* [Spatial reasoning data]:
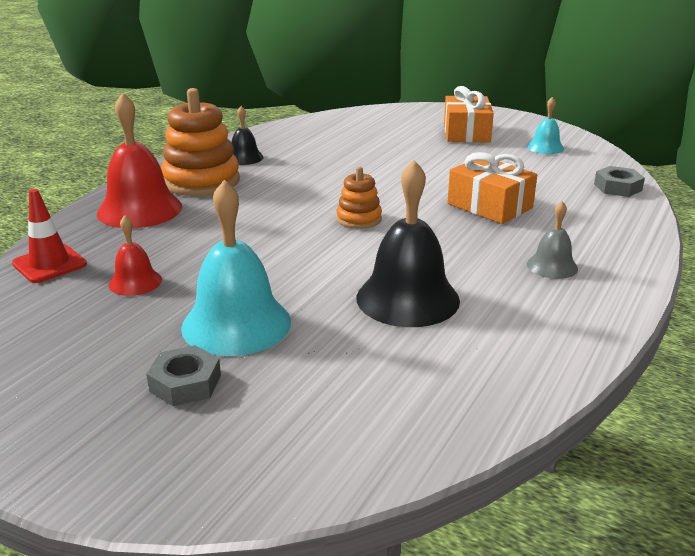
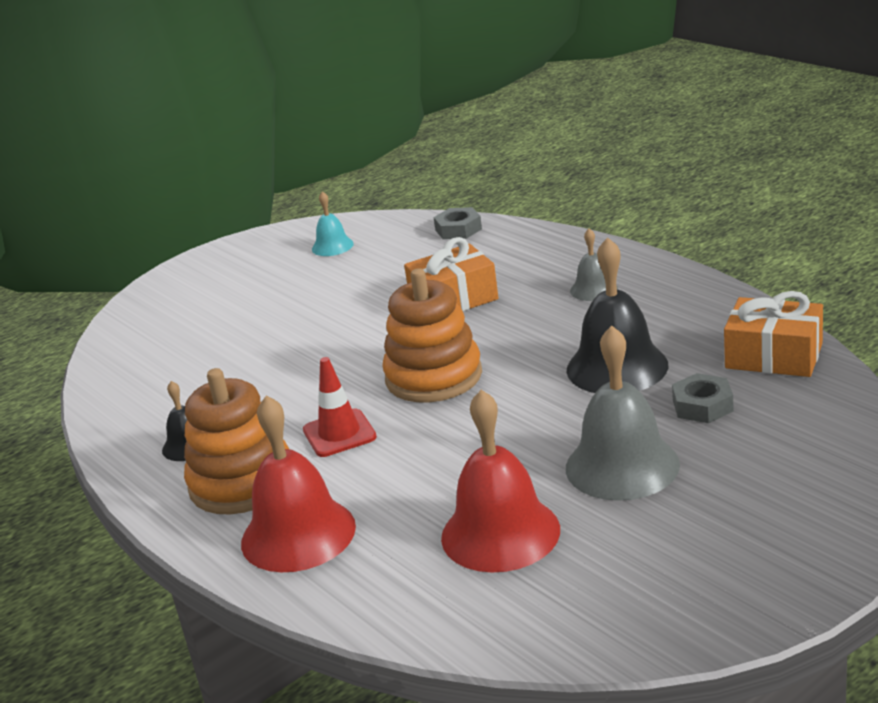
camera: 65 degrees left, 0 degrees up
(49, 264) = (416, 604): red traffic cone -> red traffic cone (339, 433)
(135, 282) = (500, 533): red bell -> red bell, size x1.91
(185, 383) = (716, 498): grey nut -> grey nut (702, 405)
(236, 324) = (622, 465): turquoise bell -> grey bell
(359, 219) = (433, 377): orange stacking toy -> orange stacking toy, size x1.87
(466, 133) = (249, 283): orange gift -> orange gift (774, 356)

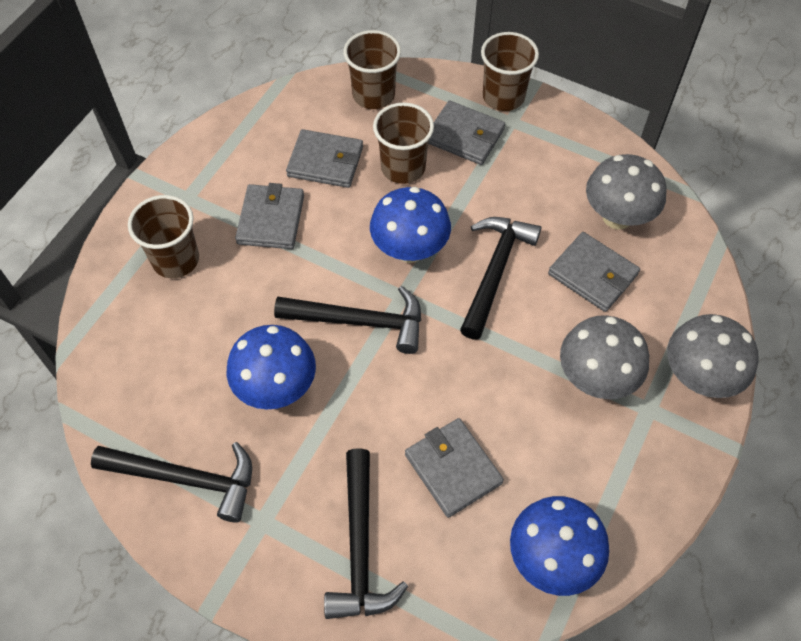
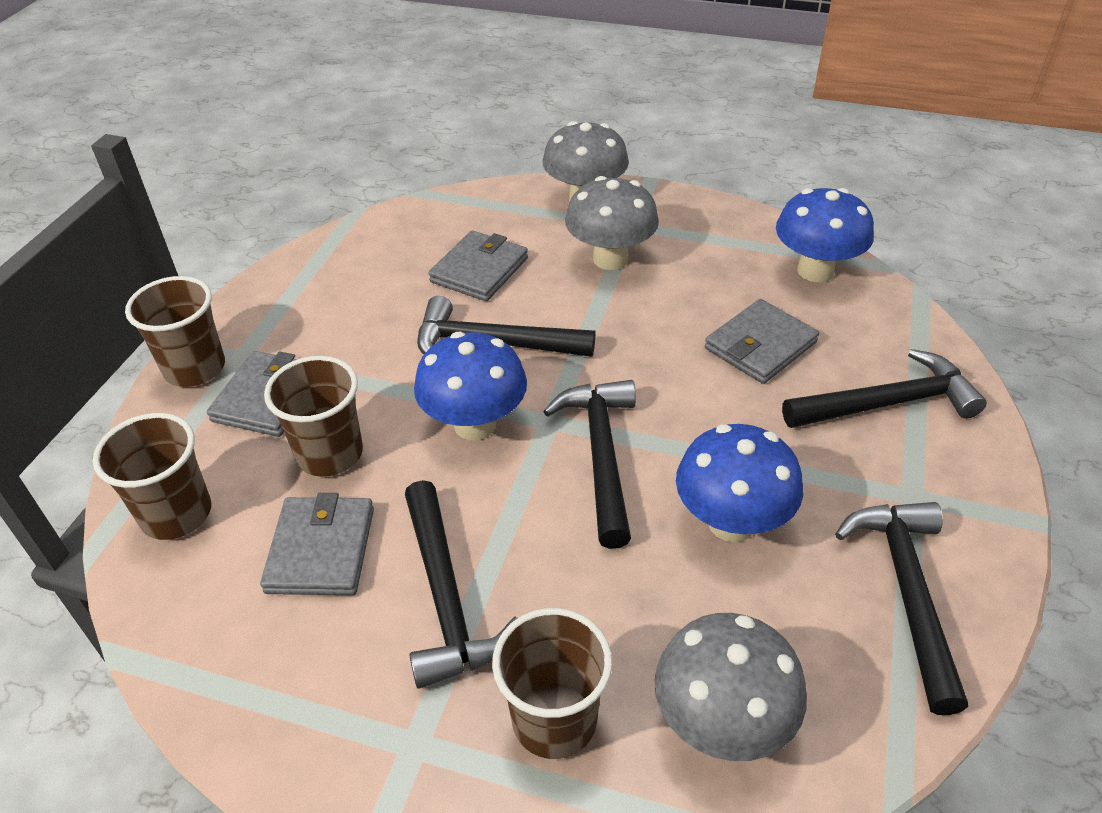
camera: 100 degrees left, 15 degrees down
(271, 219) = (447, 597): grey wallet -> black hammer
(617, 217) = (395, 259): grey mushroom -> grey mushroom (721, 723)

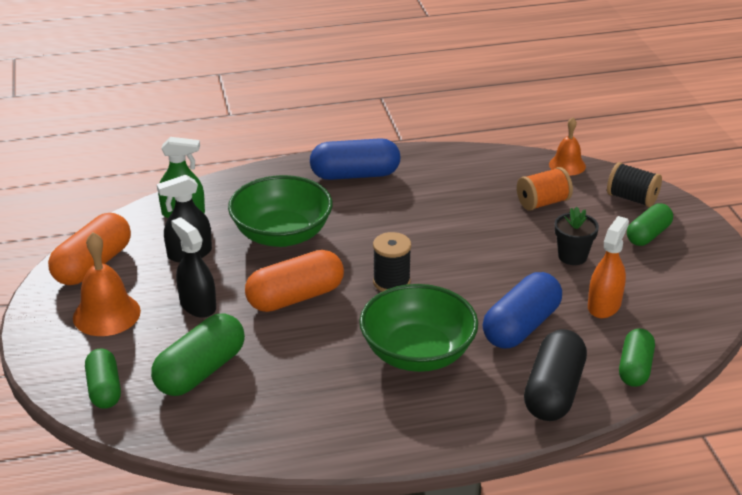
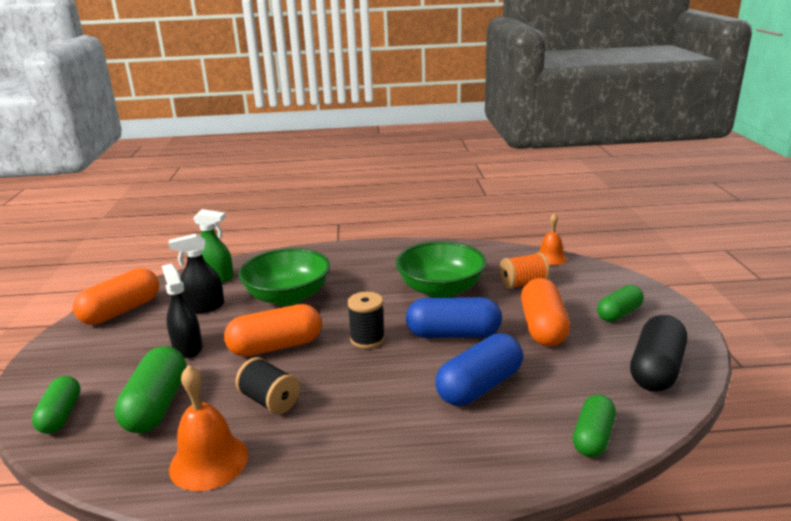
camera: 10 degrees right, 10 degrees down
(106, 314) = (106, 350): orange bell -> orange bell (209, 461)
(200, 371) = (157, 405): green capsule -> green capsule turned 45 degrees counterclockwise
(355, 175) = (368, 257): blue capsule -> blue capsule (453, 334)
(417, 353) = (369, 404): green bowl -> green bowl (440, 289)
(553, 392) = (499, 455): black capsule -> black capsule (656, 369)
(572, 256) = (543, 327): black flower pot -> orange capsule
(604, 305) = (567, 372): orange spray bottle -> none
(632, 198) = (606, 284): black spool -> black spool (270, 401)

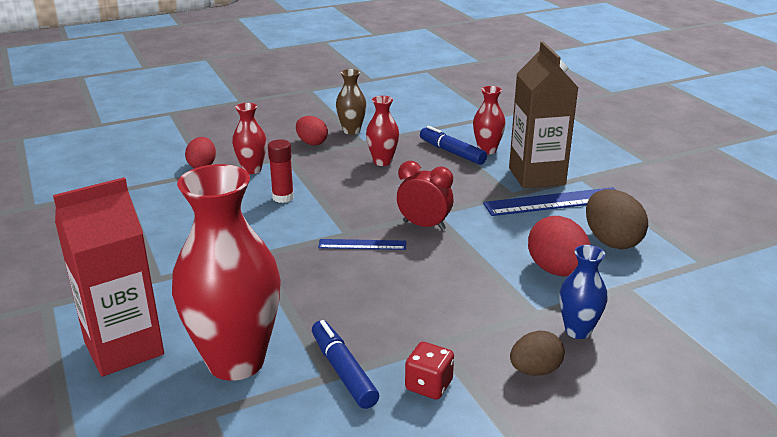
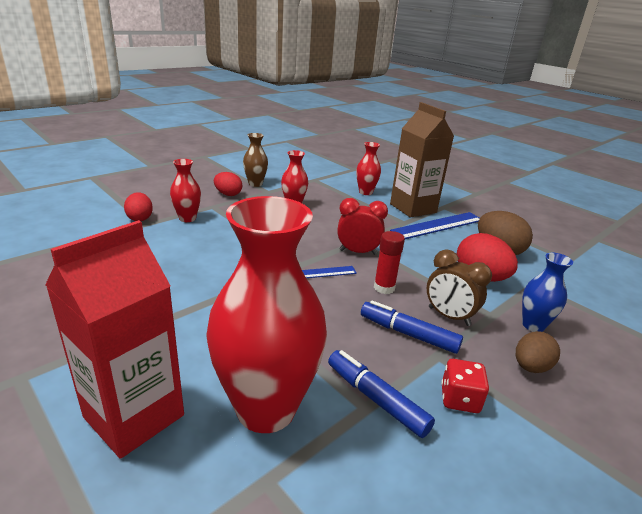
camera: 20 degrees left, 0 degrees up
(283, 197) = (227, 239): red glue stick -> red glue stick (384, 288)
(452, 152) = (341, 195): blue marker -> blue marker (408, 334)
(481, 308) = (449, 316): none -> brown clock

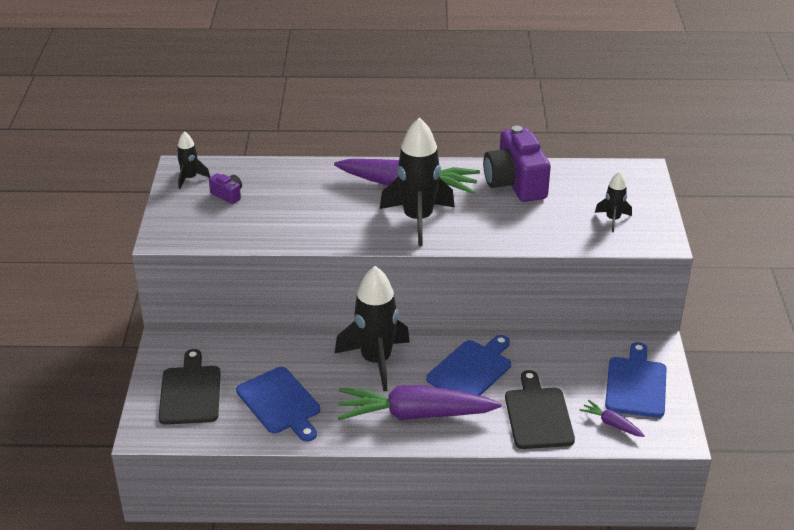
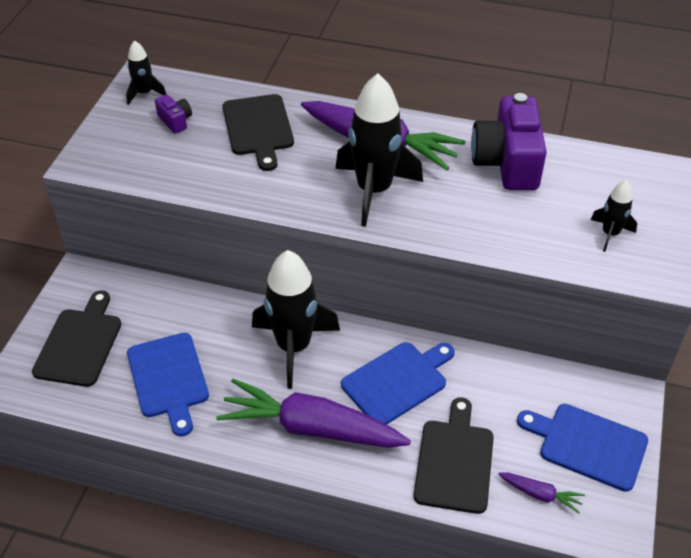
camera: 15 degrees right, 10 degrees up
(302, 189) = (258, 128): none -> black cutting board
(611, 424) = (540, 494): purple carrot -> purple carrot turned 150 degrees clockwise
(636, 384) = (588, 445): blue cutting board -> blue cutting board turned 90 degrees counterclockwise

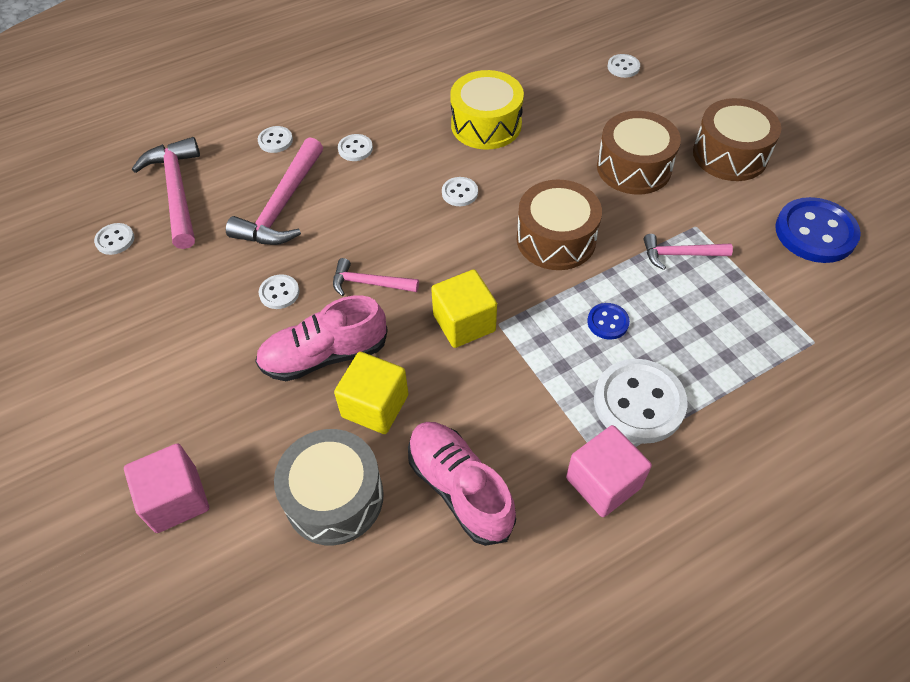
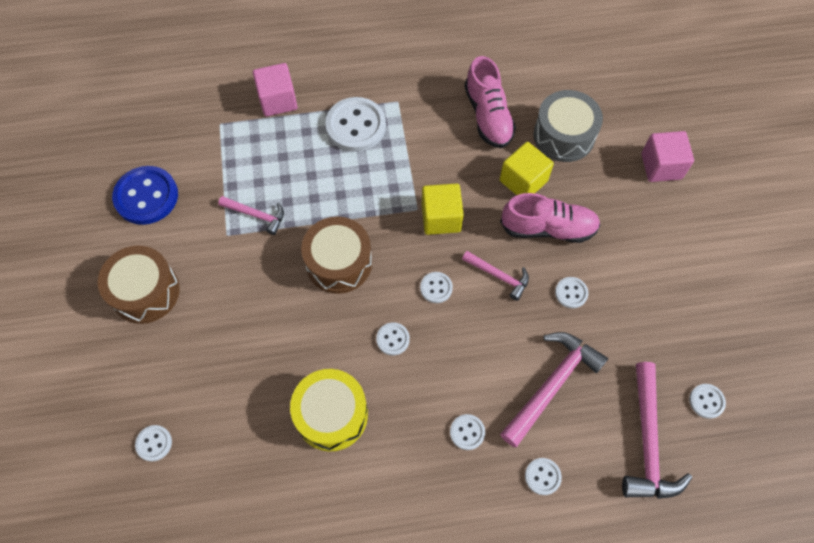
camera: 160 degrees left, 10 degrees up
(436, 249) = (436, 288): none -> white button
(603, 482) = (404, 92): pink cube -> pink cube (278, 100)
(608, 322) = (342, 183): blue button -> none
(634, 167) = (233, 309): brown drum -> none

* [WHAT THE TASK REQUIRES]:
Look through the entries and copy every line in which the string "black" appears.

* [RESPONSE TO THIS EXERCISE]:
(271, 219) = (447, 597): grey wallet -> black hammer
(553, 392) = (499, 455): black capsule -> black capsule (656, 369)
(572, 256) = (543, 327): black flower pot -> orange capsule
(632, 198) = (606, 284): black spool -> black spool (270, 401)
(302, 189) = (258, 128): none -> black cutting board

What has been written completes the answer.